Data shown.

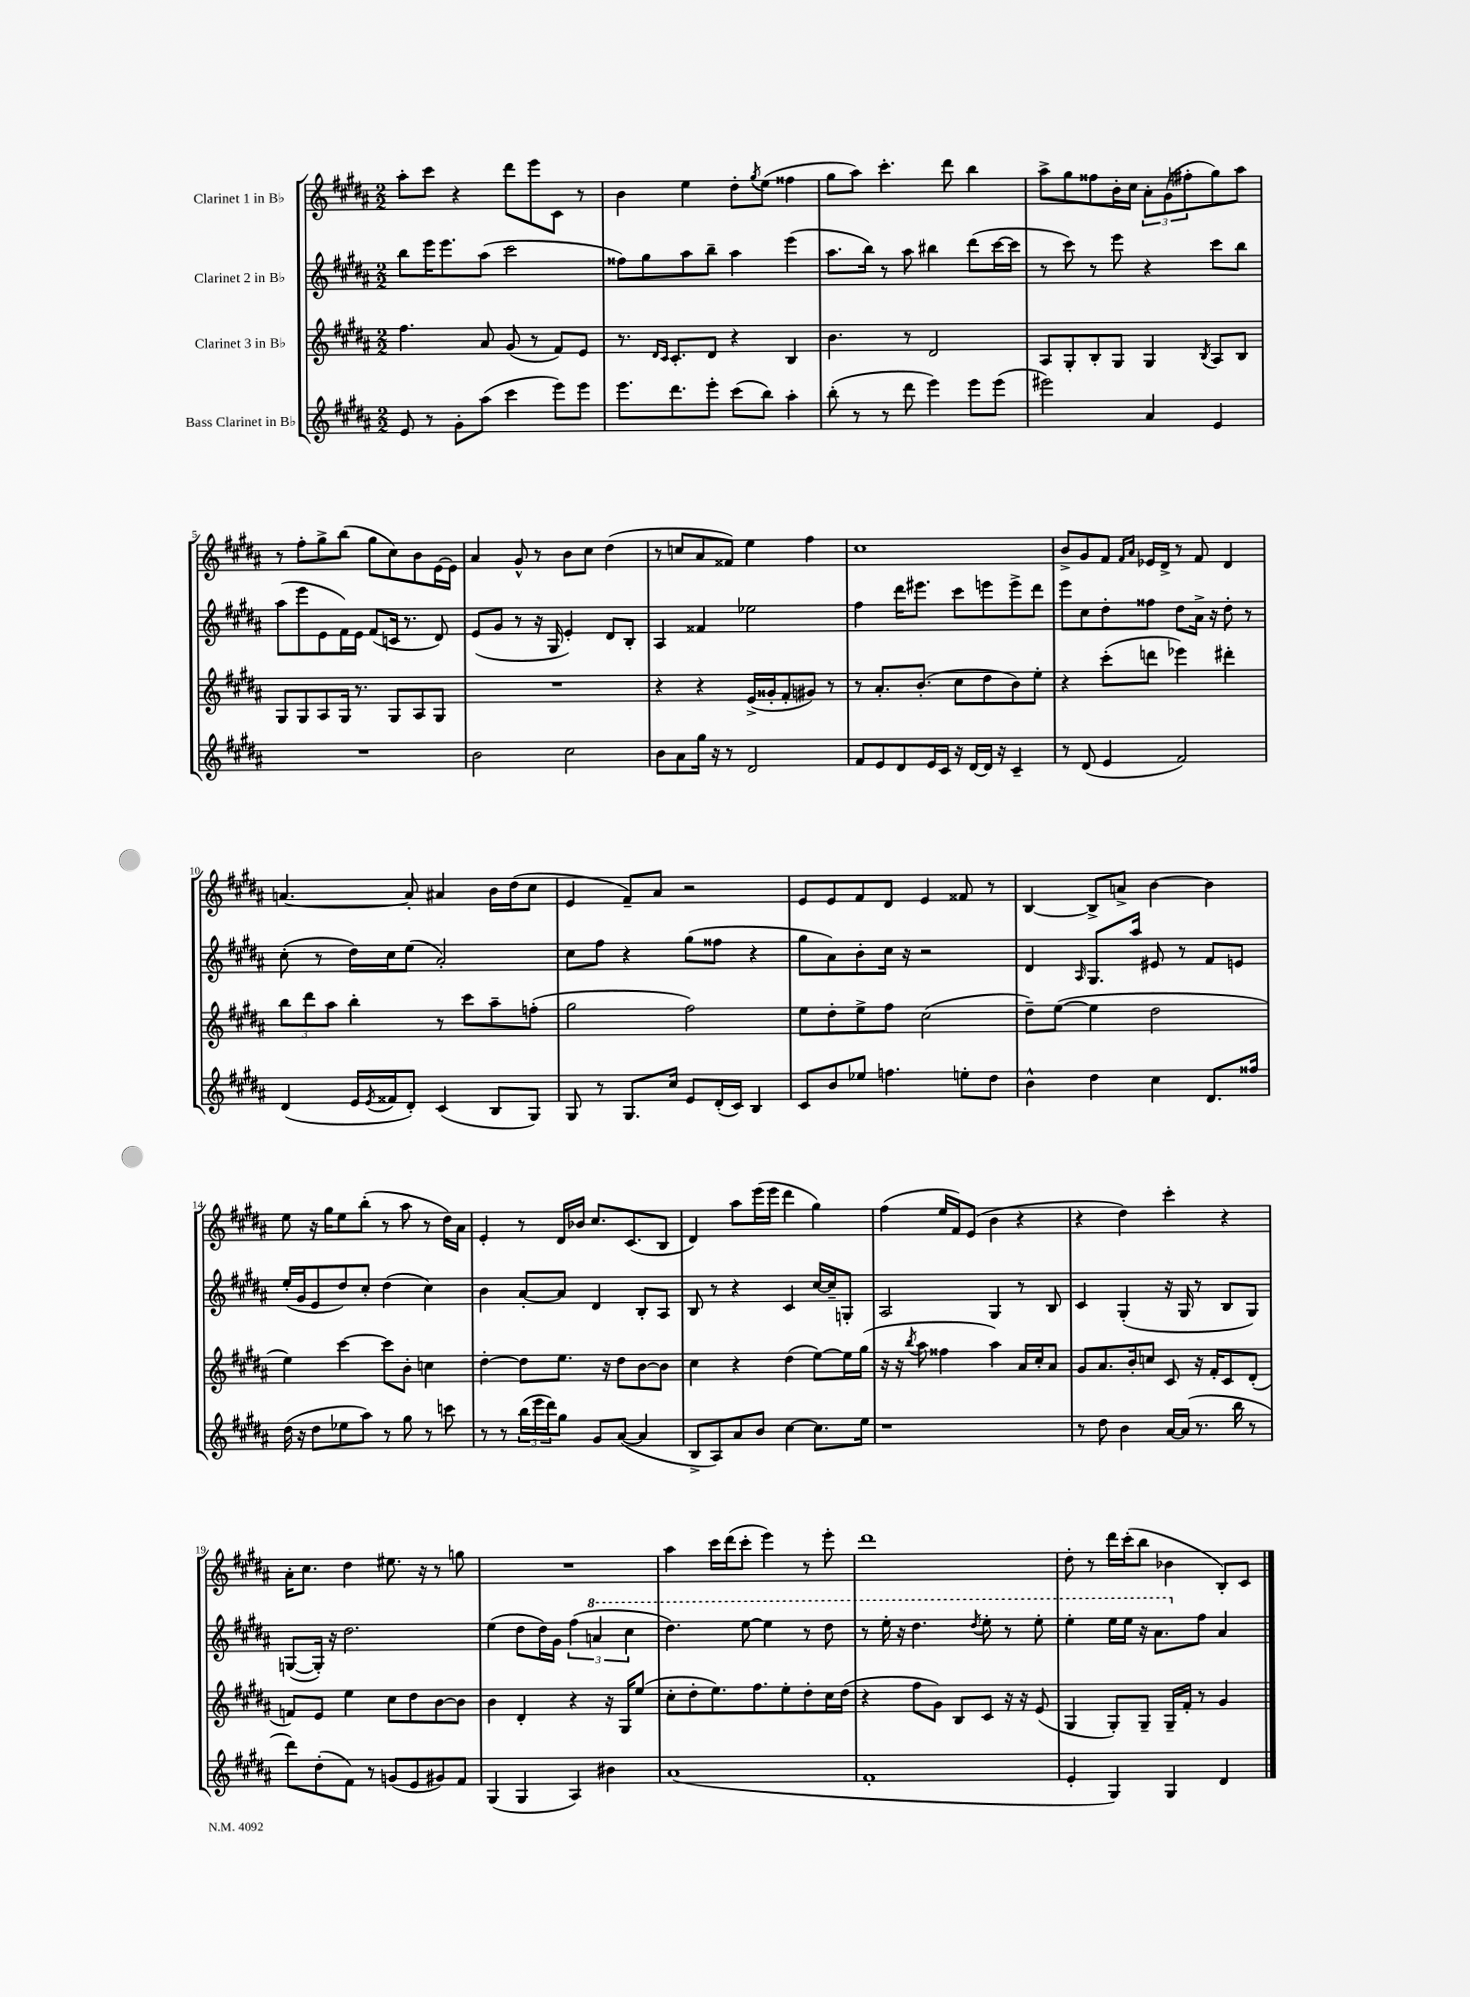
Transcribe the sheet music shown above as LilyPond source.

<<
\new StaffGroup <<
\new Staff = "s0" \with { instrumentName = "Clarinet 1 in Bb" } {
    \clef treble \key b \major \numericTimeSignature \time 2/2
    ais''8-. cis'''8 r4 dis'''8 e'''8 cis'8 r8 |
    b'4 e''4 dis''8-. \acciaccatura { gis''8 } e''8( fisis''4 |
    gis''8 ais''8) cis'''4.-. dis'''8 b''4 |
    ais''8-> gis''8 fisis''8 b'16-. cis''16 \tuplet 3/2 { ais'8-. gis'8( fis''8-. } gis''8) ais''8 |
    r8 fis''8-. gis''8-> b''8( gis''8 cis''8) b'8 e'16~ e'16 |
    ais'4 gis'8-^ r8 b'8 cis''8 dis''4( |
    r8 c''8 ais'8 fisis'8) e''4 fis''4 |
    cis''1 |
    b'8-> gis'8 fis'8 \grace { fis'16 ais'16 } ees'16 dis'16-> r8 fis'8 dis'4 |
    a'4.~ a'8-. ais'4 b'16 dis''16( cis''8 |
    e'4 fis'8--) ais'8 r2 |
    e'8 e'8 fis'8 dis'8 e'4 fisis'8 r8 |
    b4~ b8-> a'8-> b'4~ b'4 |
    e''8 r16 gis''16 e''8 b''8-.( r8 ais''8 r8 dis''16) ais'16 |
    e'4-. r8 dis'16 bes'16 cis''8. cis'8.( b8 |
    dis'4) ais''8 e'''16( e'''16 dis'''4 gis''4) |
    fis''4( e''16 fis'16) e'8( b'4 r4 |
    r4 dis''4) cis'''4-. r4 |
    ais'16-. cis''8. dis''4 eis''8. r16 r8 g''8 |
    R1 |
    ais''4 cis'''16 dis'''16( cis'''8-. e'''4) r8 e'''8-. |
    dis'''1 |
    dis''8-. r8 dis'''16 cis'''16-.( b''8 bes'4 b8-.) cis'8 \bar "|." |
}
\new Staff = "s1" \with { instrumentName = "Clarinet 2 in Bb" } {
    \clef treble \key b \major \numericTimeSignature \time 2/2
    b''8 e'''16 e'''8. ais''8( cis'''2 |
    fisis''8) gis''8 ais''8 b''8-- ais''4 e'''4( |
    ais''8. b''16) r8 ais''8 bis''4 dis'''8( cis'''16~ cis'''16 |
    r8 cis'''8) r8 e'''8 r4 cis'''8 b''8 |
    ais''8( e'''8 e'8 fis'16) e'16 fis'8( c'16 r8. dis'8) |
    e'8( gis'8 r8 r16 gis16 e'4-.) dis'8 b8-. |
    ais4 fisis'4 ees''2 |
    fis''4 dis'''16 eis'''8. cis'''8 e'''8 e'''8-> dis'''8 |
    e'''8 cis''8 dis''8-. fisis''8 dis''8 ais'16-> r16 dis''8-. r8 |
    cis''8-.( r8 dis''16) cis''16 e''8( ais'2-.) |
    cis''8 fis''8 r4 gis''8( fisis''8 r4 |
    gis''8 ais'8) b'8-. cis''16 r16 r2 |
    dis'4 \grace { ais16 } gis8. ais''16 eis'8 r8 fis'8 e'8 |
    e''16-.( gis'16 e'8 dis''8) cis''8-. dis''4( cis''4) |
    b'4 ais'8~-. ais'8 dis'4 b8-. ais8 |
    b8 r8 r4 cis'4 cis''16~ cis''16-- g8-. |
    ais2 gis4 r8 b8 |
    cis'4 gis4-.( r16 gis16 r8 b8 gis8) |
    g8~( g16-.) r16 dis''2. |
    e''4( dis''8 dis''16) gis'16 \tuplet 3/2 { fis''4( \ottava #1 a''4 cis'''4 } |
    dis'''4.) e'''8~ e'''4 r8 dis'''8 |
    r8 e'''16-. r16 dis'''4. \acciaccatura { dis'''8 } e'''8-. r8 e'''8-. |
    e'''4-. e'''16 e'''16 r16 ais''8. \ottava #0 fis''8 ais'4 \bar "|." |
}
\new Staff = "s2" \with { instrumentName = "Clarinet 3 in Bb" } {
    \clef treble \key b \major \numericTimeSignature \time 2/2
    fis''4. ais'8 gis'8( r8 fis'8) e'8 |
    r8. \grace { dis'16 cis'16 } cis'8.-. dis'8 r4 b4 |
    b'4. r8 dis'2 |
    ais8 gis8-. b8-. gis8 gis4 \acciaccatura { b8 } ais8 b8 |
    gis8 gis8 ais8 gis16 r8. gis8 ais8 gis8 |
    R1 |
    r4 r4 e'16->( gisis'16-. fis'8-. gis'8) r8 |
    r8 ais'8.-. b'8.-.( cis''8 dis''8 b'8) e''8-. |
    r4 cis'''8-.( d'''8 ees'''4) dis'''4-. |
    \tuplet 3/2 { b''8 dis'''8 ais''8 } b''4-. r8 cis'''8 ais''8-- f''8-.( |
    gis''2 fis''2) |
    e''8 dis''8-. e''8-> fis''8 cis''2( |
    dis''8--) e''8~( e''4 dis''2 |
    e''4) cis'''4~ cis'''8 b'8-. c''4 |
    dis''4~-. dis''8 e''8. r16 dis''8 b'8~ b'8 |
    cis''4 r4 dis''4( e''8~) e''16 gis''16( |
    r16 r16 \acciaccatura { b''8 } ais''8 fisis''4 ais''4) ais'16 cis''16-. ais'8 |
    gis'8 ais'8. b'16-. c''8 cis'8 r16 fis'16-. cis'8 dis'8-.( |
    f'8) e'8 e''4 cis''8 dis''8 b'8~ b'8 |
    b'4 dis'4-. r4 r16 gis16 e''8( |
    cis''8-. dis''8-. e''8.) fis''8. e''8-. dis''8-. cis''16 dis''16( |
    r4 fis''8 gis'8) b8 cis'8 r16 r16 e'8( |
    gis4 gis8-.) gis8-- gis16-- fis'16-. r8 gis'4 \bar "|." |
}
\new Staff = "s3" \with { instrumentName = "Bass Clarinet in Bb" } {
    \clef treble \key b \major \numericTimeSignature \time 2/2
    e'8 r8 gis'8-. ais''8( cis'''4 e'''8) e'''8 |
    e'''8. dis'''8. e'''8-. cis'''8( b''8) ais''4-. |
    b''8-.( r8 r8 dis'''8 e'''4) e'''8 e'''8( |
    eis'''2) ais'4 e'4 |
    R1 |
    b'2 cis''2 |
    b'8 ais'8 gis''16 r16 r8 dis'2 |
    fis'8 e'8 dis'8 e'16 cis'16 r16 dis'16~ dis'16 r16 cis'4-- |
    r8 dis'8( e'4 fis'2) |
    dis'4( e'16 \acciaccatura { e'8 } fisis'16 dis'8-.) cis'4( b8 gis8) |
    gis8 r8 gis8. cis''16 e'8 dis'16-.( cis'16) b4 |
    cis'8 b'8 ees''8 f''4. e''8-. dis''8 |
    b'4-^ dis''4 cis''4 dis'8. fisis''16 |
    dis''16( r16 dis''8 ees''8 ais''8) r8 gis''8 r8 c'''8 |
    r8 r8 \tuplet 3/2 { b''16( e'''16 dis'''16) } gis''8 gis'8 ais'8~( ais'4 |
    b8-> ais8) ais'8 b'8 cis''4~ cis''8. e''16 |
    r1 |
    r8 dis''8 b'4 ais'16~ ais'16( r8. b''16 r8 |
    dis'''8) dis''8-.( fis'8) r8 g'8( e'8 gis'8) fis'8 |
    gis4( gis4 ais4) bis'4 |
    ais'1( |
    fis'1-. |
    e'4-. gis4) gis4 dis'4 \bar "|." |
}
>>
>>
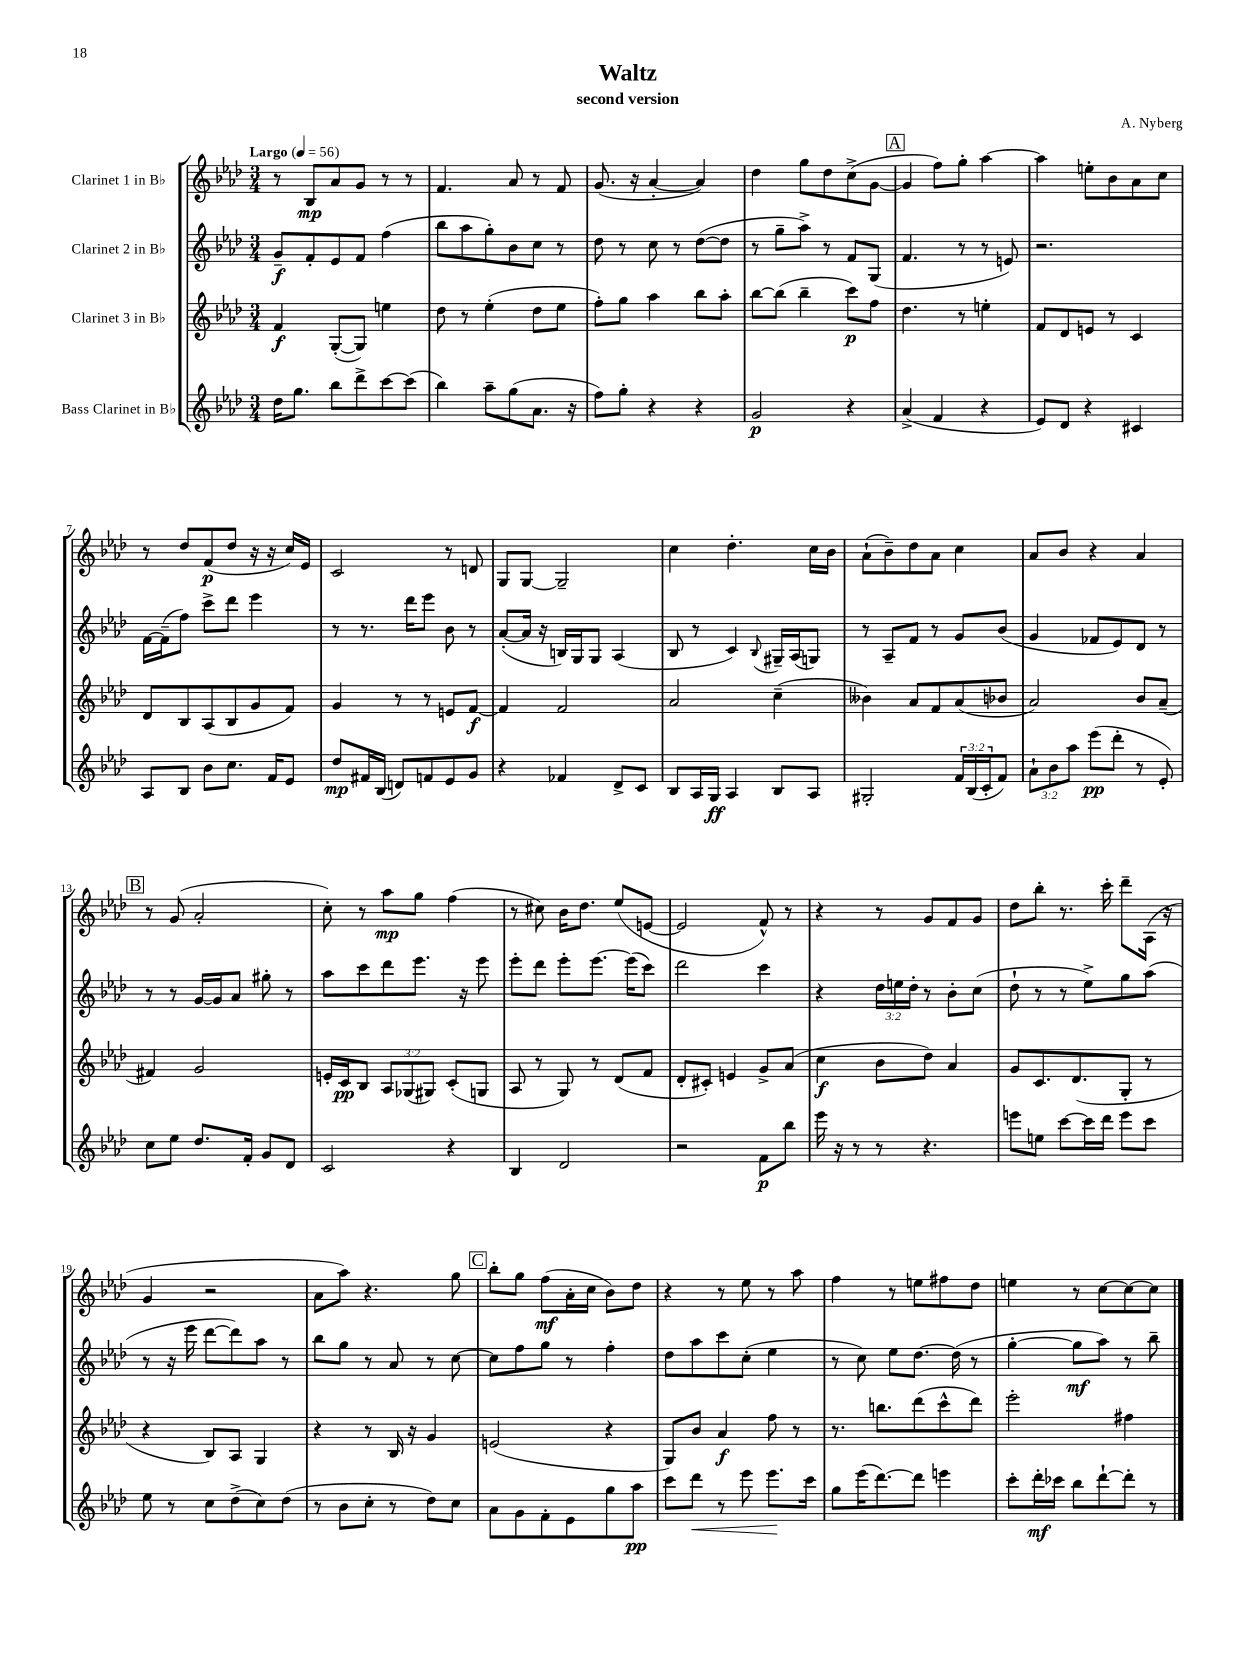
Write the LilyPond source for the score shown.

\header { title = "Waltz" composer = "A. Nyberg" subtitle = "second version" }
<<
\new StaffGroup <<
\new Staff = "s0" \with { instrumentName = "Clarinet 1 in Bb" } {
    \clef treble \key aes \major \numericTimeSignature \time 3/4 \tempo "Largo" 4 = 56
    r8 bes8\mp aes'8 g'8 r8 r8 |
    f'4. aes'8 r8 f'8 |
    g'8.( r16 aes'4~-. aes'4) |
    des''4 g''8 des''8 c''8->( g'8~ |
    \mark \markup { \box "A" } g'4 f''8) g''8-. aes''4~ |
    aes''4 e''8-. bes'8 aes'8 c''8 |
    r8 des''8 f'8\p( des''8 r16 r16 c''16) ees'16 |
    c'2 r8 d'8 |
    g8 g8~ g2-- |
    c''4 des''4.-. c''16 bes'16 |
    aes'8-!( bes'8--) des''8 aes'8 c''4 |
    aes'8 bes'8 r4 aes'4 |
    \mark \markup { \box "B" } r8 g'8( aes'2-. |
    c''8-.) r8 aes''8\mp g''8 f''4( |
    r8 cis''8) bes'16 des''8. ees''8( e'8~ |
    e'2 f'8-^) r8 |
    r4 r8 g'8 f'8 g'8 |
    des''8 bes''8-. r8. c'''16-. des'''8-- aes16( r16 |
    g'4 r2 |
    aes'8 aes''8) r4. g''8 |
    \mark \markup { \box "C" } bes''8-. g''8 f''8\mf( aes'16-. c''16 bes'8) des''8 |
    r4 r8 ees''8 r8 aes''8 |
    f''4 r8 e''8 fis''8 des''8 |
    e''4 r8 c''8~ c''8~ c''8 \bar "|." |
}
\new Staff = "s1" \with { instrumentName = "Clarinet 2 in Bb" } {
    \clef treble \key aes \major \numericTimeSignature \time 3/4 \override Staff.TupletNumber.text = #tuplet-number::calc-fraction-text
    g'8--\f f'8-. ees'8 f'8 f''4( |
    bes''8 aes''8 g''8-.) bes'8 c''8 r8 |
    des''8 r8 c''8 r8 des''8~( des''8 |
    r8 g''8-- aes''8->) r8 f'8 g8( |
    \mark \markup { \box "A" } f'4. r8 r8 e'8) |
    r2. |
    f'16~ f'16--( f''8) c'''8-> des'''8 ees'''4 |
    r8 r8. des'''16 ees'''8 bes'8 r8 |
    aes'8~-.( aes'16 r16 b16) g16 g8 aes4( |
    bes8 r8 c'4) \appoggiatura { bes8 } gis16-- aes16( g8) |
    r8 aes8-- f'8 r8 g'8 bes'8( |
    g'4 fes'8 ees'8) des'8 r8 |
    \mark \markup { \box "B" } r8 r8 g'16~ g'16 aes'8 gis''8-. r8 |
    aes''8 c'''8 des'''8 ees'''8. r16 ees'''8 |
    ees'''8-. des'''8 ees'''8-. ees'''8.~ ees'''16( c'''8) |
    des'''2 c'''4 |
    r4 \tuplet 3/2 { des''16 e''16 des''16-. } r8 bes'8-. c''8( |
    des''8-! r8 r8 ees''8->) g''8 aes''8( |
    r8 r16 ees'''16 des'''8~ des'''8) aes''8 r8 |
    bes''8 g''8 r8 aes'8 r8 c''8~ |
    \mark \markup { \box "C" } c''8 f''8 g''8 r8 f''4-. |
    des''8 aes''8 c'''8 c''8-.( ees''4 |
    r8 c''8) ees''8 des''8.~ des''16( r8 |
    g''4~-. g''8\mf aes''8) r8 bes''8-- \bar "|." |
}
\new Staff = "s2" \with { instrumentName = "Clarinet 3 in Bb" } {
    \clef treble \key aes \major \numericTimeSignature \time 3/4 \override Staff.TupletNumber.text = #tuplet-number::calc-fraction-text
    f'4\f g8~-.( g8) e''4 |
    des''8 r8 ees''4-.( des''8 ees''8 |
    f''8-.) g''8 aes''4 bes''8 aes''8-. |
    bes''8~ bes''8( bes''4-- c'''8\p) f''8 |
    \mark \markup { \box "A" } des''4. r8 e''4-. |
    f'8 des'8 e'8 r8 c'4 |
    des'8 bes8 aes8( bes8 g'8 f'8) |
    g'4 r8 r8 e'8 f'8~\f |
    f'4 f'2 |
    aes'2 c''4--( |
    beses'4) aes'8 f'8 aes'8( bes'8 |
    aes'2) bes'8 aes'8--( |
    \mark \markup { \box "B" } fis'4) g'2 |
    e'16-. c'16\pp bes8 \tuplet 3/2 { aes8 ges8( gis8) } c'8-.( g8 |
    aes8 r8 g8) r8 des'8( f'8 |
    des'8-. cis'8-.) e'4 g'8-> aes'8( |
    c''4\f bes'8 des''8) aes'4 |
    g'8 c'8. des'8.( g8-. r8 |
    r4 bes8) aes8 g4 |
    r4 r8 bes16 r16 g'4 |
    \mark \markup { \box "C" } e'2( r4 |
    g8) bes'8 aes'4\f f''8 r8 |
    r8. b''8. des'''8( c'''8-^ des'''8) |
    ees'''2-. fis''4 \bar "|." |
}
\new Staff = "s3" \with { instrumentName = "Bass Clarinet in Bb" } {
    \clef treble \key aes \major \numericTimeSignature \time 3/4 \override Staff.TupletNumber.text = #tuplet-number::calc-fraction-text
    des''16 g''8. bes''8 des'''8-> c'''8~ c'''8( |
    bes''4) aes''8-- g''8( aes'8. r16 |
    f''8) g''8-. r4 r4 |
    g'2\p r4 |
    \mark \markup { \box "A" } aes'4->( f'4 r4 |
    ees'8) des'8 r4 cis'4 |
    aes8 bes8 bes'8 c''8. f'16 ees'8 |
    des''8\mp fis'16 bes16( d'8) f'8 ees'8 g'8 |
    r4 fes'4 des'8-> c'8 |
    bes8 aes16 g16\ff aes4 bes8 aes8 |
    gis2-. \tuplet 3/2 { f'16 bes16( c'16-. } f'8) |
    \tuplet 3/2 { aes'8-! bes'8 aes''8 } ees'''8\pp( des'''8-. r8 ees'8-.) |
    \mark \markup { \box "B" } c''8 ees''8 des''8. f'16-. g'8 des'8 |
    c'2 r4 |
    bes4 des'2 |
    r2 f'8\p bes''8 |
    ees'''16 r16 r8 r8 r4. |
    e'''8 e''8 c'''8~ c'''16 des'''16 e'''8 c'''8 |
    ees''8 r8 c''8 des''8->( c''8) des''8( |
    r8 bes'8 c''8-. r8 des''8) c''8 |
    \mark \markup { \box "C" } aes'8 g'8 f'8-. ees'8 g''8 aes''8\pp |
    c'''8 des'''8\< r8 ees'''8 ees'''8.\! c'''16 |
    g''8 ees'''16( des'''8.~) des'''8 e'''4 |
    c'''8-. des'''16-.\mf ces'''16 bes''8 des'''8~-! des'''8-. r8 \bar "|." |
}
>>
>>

Requirement. Please show each line of the records that contains the word "source". Case counts.

Result of this exercise.
Transcribe the sheet music shown above as LilyPond source.
Write the LilyPond source for the score shown.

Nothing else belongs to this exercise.